- [EXERCISE PROMPT]: Pictures are to be left out. Return exactly the lines below from the one with "(101, 449) = (109, 239): grey" up to and including the one with "(802, 193) = (123, 166): yellow".

Coordinate-based object records
--
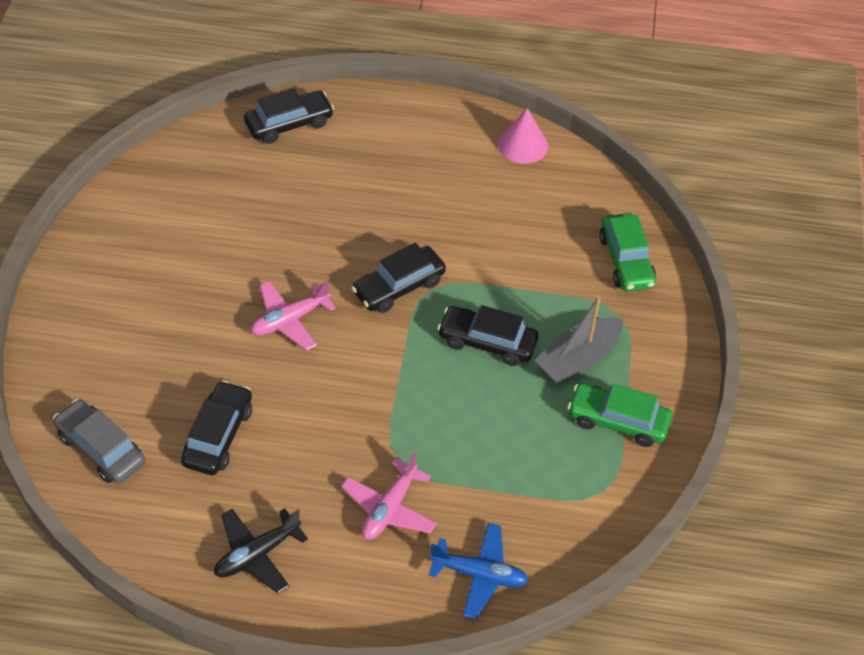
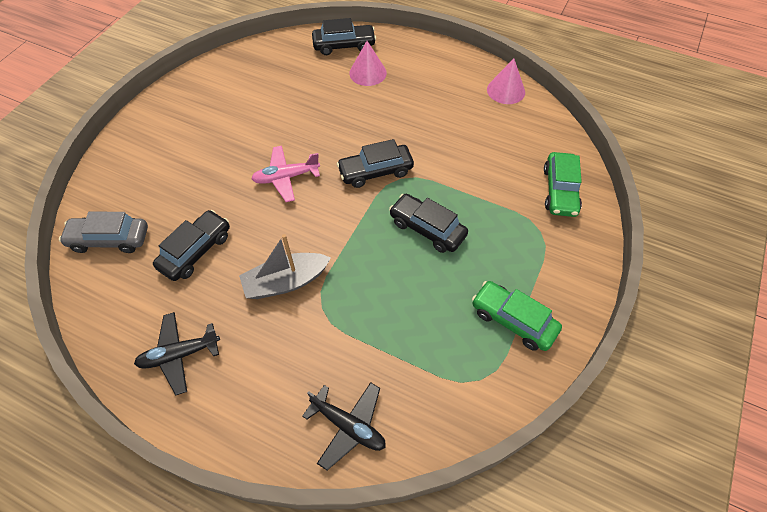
camera: 20 degrees right, 5 degrees up
(101, 449) = (109, 239): grey car -> grey car turned 60 degrees counterclockwise
(337, 157) = (368, 73): none -> pink cone
(389, 508) = (298, 345): pink plane -> none
(479, 574) = (348, 426): blue plane -> black plane
(578, 359) = (496, 259): grey boat -> grey boat (286, 282)

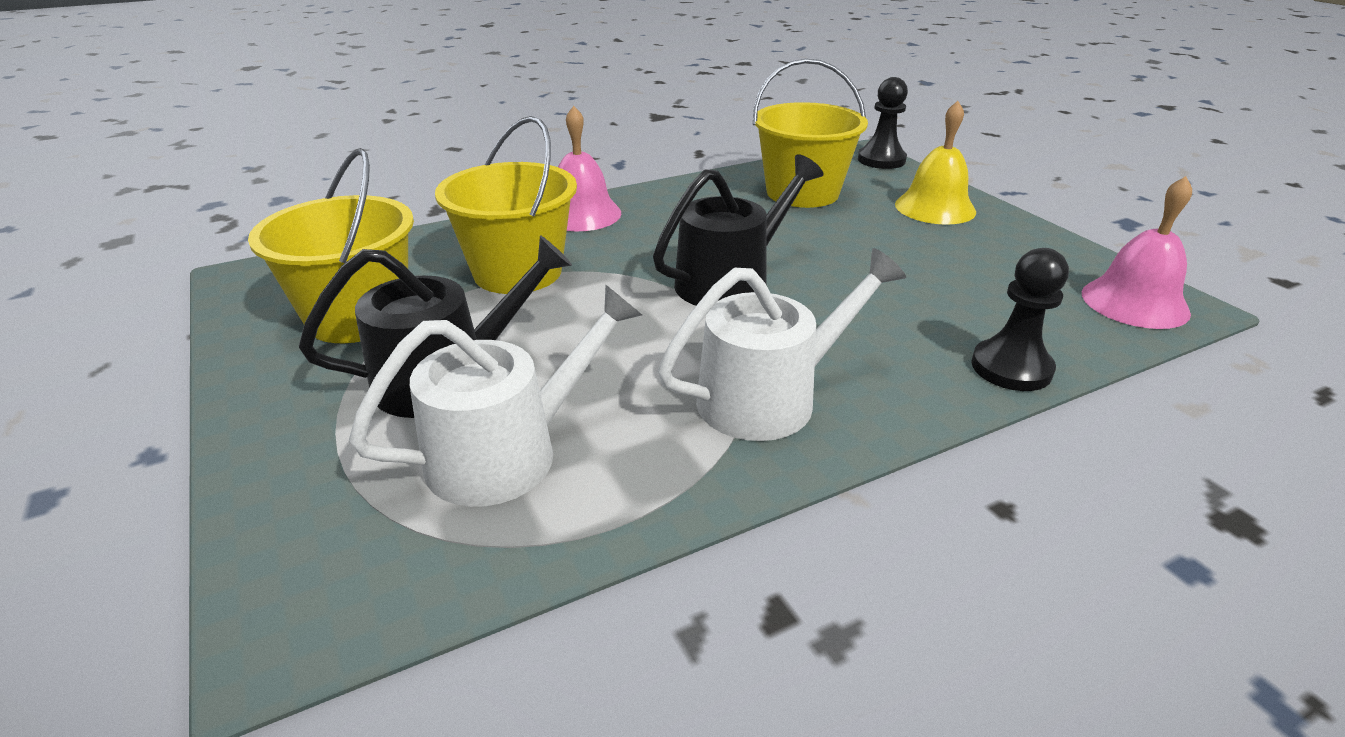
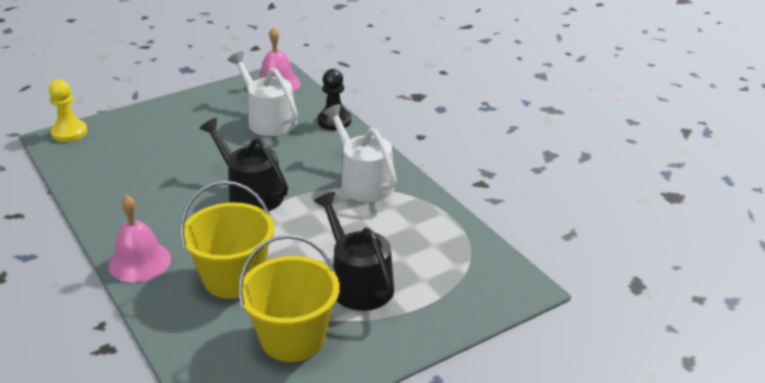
camera: 95 degrees left, 0 degrees up
(507, 453) = (415, 252): white watering can -> white watering can (268, 120)
(802, 193) = (123, 166): yellow bucket -> none
(881, 160) = (69, 132): black pawn -> yellow pawn
(935, 207) = (158, 121): yellow bell -> none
--
- [OUTPUT BELOW]:
(101, 449) = (109, 239): grey car -> grey car turned 60 degrees counterclockwise
(337, 157) = (368, 73): none -> pink cone
(389, 508) = (298, 345): pink plane -> none
(479, 574) = (348, 426): blue plane -> black plane
(578, 359) = (496, 259): grey boat -> grey boat (286, 282)

camera: 95 degrees left, 0 degrees up
(507, 453) = (415, 252): white watering can -> white watering can (268, 120)
(802, 193) = (123, 166): yellow bucket -> none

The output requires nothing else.